* _PROBLEM STATEMENT_
Give the count of lines in the records below that contain "plus", and say nothing more.

* _DATASET RECORDS_

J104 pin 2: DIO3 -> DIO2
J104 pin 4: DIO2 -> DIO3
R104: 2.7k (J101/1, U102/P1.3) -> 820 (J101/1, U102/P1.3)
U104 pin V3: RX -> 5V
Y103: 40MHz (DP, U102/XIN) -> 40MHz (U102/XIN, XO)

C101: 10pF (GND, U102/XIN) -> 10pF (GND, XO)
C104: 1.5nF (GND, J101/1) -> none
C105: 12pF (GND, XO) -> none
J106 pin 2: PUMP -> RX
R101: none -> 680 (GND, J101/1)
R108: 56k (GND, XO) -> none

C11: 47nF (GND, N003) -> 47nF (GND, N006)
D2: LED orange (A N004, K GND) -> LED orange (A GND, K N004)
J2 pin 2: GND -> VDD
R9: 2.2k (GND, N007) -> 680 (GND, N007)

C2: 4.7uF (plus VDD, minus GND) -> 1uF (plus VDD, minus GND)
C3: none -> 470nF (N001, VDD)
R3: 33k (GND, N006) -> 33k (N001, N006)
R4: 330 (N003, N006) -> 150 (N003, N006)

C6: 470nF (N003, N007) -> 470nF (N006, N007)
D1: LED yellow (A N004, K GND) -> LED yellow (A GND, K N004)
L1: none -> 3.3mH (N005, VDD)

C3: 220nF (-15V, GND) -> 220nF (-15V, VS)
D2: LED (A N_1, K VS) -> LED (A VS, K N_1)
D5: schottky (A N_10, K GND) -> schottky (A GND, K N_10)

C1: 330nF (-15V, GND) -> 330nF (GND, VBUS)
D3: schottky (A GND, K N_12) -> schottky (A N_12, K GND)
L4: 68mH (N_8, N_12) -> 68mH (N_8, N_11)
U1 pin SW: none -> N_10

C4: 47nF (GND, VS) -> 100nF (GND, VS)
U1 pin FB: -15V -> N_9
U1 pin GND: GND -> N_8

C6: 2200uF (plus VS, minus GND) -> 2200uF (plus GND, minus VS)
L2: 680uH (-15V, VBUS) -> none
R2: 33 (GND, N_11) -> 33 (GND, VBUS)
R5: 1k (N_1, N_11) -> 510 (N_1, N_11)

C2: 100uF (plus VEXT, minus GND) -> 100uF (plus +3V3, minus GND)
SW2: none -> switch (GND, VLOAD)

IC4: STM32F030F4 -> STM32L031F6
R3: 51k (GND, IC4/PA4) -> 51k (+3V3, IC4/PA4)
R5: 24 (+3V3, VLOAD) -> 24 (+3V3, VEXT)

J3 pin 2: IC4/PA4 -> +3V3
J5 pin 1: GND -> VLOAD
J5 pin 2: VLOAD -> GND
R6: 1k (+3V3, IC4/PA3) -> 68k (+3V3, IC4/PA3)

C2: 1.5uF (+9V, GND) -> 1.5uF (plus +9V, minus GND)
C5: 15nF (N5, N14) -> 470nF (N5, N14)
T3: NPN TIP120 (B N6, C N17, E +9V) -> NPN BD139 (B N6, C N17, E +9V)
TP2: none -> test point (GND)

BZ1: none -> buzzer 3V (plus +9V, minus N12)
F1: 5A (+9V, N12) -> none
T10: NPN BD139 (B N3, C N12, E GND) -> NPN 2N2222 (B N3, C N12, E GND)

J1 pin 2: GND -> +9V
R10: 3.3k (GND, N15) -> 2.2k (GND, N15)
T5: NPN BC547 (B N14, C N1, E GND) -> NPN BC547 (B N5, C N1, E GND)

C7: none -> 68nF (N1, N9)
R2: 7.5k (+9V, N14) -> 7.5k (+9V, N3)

* _OUTPUT FOR THIS TASK_
5